[Dataset entries]

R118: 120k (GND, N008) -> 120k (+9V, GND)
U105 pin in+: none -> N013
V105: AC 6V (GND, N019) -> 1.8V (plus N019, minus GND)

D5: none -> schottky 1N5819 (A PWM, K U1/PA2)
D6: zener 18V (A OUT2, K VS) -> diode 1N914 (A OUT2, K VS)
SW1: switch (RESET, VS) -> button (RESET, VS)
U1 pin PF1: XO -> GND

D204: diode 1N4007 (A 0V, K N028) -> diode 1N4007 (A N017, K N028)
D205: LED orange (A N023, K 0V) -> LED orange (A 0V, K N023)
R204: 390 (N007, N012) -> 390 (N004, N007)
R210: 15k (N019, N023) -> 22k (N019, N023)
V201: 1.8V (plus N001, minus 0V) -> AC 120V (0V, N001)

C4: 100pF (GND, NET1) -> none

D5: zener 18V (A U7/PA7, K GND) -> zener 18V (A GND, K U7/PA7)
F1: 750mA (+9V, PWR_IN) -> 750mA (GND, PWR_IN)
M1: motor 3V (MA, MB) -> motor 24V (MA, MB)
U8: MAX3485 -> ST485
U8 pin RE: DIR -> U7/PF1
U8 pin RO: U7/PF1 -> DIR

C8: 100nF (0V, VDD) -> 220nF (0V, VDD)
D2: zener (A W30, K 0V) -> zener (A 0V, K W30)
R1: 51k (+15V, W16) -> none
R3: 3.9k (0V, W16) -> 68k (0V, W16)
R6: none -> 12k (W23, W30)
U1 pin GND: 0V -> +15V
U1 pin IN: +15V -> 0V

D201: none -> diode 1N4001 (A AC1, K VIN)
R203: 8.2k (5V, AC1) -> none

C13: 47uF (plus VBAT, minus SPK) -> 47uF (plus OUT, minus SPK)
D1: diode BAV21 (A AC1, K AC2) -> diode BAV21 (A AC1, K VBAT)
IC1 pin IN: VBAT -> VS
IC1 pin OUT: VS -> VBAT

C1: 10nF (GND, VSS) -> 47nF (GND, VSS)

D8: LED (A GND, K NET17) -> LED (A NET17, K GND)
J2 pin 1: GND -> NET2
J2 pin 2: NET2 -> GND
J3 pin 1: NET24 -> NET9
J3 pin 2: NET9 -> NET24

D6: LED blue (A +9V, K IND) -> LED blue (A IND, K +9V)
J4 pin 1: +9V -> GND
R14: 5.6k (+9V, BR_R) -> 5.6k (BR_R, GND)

_Exercise prompt_: With "plus" as the string to match, show every line of the entries above that has it.

_Exercise result_:
V105: AC 6V (GND, N019) -> 1.8V (plus N019, minus GND)
V201: 1.8V (plus N001, minus 0V) -> AC 120V (0V, N001)
C13: 47uF (plus VBAT, minus SPK) -> 47uF (plus OUT, minus SPK)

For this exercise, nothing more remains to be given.